What do the lines say, reproduced word for word, from the first of the entries below through the line bearing "none -> yellow brick A5 level 1"?

(Object state comparisons)
━━━━━━━━
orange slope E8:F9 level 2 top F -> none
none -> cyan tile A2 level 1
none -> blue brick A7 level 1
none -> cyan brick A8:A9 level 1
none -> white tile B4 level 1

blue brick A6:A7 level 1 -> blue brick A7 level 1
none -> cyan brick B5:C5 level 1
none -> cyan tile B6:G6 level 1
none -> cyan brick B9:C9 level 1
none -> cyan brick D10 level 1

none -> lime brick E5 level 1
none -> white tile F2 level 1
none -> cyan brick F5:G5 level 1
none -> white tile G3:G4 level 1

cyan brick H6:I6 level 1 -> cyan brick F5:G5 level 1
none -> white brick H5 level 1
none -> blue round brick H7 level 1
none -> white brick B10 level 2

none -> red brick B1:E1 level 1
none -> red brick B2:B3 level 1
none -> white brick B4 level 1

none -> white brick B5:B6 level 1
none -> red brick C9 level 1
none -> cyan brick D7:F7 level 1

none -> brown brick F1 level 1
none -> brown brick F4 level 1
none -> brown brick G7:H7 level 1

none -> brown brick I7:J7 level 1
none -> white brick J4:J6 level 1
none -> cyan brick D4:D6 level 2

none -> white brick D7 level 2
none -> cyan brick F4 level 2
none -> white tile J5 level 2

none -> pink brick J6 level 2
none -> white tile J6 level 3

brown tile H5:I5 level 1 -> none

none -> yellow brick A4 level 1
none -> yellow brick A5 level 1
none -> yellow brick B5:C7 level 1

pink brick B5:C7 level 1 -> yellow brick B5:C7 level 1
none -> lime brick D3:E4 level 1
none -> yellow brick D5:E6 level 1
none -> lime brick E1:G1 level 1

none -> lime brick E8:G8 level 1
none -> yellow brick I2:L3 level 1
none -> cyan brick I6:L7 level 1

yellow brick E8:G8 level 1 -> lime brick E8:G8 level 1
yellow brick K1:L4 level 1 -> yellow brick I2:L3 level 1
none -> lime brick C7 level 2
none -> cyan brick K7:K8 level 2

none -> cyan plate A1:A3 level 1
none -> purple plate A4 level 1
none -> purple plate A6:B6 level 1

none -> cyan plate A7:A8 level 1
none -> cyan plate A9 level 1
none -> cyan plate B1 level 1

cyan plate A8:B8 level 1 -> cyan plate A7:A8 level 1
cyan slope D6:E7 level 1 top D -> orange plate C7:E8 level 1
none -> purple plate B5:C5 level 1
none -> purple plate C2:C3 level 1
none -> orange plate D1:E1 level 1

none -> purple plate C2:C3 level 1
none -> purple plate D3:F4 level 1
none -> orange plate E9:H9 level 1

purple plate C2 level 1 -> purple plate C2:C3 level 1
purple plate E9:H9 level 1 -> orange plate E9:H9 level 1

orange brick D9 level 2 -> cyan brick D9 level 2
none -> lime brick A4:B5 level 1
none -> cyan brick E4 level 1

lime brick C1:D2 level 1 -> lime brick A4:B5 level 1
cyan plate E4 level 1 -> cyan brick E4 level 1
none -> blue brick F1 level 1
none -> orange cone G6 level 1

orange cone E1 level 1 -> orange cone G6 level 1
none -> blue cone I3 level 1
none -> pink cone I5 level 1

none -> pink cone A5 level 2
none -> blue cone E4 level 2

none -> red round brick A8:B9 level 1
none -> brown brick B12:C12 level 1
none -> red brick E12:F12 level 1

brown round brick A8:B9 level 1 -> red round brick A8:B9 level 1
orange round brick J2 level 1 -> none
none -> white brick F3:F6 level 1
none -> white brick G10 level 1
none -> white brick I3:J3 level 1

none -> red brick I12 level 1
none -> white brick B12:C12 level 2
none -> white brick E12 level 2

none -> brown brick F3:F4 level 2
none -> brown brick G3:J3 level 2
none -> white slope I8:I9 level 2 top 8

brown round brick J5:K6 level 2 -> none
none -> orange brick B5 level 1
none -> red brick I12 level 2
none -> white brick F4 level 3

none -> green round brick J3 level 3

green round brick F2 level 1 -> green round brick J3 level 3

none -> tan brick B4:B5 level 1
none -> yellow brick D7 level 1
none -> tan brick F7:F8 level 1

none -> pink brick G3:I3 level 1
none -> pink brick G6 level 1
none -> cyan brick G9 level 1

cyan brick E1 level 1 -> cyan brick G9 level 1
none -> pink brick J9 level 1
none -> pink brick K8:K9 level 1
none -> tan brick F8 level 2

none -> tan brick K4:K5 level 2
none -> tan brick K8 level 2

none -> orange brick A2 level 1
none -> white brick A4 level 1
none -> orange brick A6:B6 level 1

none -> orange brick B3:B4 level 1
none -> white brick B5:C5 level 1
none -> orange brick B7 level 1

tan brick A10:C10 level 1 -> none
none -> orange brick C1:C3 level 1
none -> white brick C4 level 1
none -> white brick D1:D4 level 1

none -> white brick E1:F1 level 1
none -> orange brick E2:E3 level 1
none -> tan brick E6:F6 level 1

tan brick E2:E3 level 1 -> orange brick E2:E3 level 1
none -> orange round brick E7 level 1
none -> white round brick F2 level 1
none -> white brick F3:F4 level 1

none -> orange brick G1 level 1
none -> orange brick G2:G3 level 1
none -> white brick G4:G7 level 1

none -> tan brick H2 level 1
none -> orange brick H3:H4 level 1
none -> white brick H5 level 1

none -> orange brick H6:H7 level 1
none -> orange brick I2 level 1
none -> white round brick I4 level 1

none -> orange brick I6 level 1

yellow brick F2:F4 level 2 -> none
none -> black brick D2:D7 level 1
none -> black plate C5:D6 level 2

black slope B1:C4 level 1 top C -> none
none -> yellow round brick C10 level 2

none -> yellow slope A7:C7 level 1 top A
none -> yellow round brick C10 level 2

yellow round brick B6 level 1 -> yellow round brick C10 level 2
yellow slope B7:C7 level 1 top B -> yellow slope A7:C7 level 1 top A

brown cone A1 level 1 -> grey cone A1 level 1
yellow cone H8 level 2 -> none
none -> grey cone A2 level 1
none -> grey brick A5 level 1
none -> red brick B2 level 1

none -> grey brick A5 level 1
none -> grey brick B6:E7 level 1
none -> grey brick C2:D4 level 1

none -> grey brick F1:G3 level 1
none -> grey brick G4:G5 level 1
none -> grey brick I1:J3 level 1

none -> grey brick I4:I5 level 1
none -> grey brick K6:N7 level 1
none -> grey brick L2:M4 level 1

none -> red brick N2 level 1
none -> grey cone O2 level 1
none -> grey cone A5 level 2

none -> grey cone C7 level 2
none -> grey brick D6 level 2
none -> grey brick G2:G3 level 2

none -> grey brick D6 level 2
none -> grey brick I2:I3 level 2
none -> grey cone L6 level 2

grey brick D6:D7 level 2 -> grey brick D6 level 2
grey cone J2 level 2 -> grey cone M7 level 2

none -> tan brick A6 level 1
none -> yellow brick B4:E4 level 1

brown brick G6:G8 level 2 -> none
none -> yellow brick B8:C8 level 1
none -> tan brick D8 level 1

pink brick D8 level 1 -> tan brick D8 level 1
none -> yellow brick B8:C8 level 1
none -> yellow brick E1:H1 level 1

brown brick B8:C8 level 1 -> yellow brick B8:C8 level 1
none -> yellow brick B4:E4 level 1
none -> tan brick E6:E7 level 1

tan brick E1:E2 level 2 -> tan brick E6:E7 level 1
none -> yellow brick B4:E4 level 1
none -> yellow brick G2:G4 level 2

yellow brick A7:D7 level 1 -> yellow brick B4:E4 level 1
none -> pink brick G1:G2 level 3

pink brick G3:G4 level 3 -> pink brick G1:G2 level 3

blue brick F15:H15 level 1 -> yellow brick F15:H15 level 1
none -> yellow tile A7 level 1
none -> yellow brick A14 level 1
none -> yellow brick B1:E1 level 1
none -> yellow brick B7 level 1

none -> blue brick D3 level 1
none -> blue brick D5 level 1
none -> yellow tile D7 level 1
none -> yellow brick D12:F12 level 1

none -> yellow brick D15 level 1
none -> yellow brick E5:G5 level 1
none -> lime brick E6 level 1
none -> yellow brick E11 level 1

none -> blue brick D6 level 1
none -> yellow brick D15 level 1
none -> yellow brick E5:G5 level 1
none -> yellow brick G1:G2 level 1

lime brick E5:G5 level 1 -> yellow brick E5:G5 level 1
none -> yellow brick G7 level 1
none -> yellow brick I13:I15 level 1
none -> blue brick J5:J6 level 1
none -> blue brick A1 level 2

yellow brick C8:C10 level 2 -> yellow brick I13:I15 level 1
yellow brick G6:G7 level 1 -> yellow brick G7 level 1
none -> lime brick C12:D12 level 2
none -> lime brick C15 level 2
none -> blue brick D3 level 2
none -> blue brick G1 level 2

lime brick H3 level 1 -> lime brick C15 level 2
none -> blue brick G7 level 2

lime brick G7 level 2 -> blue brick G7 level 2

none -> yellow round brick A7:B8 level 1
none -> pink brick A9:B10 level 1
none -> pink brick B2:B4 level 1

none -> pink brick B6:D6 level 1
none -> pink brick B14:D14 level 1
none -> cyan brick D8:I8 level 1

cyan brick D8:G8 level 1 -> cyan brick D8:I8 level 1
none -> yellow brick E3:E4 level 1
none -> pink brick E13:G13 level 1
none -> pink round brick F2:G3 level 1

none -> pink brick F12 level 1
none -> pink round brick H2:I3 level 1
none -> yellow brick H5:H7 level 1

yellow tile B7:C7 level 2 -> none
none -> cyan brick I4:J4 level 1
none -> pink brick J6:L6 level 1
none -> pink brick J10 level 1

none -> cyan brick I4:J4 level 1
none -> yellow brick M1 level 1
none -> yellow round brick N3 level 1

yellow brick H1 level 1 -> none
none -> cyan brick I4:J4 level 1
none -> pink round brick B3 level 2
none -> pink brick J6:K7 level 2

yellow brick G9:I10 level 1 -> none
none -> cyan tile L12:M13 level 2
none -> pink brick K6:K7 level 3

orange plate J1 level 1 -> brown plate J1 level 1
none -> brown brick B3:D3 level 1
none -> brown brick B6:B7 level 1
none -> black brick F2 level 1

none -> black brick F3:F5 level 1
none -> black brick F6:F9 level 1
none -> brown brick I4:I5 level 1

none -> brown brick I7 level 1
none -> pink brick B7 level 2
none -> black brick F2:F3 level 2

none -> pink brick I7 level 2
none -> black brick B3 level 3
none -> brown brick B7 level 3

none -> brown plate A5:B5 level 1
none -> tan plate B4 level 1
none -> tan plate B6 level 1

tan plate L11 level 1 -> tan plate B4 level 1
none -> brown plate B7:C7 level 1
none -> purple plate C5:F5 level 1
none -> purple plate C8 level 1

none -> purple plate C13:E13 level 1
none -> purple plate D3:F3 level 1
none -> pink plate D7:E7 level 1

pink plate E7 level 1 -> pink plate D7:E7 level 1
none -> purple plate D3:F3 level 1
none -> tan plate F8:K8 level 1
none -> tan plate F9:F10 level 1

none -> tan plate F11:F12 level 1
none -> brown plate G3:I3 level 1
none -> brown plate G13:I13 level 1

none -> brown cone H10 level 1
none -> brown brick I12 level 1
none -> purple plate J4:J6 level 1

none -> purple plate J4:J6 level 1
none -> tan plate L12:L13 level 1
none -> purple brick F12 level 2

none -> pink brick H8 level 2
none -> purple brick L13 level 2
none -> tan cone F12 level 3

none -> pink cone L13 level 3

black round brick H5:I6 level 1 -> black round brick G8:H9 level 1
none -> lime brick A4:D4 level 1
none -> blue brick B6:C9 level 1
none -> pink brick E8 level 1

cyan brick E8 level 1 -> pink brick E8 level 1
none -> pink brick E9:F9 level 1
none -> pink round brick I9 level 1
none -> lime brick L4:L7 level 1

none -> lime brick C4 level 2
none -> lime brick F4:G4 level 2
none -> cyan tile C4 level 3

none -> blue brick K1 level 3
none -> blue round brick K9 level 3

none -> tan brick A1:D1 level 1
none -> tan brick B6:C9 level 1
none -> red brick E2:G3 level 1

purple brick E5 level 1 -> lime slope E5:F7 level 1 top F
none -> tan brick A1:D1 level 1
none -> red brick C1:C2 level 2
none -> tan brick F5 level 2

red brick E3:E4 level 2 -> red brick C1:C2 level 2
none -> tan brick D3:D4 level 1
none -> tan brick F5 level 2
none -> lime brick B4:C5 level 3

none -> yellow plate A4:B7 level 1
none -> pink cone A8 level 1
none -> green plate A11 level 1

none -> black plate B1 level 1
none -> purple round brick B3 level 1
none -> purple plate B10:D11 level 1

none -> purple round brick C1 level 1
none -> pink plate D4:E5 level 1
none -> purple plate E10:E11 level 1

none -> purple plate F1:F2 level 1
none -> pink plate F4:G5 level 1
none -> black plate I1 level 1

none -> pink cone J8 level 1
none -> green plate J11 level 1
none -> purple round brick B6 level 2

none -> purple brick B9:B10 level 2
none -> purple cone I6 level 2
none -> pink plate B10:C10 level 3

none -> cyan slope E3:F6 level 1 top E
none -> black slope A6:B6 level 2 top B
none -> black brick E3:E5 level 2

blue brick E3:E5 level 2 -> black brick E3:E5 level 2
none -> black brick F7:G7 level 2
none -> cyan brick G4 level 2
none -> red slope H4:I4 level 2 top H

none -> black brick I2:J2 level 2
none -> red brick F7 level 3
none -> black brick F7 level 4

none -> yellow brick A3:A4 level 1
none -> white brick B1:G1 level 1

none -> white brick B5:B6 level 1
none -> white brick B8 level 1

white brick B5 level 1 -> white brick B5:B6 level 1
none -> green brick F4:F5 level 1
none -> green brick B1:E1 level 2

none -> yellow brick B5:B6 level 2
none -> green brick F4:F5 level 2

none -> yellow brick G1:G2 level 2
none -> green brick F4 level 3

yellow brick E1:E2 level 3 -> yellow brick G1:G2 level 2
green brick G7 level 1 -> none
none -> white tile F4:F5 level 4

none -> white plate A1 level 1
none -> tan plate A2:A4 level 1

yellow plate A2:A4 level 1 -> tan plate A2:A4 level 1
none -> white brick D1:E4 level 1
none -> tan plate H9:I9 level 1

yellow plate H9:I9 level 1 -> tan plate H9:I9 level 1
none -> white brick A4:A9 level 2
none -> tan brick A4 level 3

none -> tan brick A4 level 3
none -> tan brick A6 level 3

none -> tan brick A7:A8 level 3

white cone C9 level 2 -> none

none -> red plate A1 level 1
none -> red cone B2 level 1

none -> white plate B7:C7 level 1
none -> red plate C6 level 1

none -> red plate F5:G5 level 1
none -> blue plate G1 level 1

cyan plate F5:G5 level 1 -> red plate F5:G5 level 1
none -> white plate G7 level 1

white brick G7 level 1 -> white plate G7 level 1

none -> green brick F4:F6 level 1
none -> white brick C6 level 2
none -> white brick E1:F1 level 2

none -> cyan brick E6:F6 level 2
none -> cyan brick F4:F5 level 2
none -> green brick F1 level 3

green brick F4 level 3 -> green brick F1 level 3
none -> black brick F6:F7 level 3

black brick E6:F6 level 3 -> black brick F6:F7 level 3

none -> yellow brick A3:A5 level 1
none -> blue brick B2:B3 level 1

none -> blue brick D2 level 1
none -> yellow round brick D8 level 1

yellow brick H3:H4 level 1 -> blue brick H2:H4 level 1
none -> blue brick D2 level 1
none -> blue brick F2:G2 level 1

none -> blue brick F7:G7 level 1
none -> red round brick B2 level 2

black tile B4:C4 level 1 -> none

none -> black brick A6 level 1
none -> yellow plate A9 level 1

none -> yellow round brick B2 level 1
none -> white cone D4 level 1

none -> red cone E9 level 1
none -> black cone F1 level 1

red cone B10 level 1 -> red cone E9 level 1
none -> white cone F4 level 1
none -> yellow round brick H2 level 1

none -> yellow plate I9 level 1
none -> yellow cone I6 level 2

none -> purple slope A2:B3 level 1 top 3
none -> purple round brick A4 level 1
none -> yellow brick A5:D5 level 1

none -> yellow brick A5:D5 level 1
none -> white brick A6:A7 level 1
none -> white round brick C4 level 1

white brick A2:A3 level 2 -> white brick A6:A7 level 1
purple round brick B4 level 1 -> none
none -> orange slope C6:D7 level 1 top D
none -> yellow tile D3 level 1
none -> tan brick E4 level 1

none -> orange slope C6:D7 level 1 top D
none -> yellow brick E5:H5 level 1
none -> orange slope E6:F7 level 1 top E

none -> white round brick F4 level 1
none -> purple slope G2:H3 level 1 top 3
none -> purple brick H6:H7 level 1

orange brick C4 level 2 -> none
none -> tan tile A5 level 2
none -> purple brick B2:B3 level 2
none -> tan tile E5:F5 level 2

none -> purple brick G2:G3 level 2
━━━━━━━━
**Task output**.
orange slope E8:F9 level 2 top F -> none
none -> cyan tile A2 level 1
none -> blue brick A7 level 1
none -> cyan brick A8:A9 level 1
none -> white tile B4 level 1

blue brick A6:A7 level 1 -> blue brick A7 level 1
none -> cyan brick B5:C5 level 1
none -> cyan tile B6:G6 level 1
none -> cyan brick B9:C9 level 1
none -> cyan brick D10 level 1

none -> lime brick E5 level 1
none -> white tile F2 level 1
none -> cyan brick F5:G5 level 1
none -> white tile G3:G4 level 1

cyan brick H6:I6 level 1 -> cyan brick F5:G5 level 1
none -> white brick H5 level 1
none -> blue round brick H7 level 1
none -> white brick B10 level 2

none -> red brick B1:E1 level 1
none -> red brick B2:B3 level 1
none -> white brick B4 level 1

none -> white brick B5:B6 level 1
none -> red brick C9 level 1
none -> cyan brick D7:F7 level 1

none -> brown brick F1 level 1
none -> brown brick F4 level 1
none -> brown brick G7:H7 level 1

none -> brown brick I7:J7 level 1
none -> white brick J4:J6 level 1
none -> cyan brick D4:D6 level 2

none -> white brick D7 level 2
none -> cyan brick F4 level 2
none -> white tile J5 level 2

none -> pink brick J6 level 2
none -> white tile J6 level 3

brown tile H5:I5 level 1 -> none

none -> yellow brick A4 level 1
none -> yellow brick A5 level 1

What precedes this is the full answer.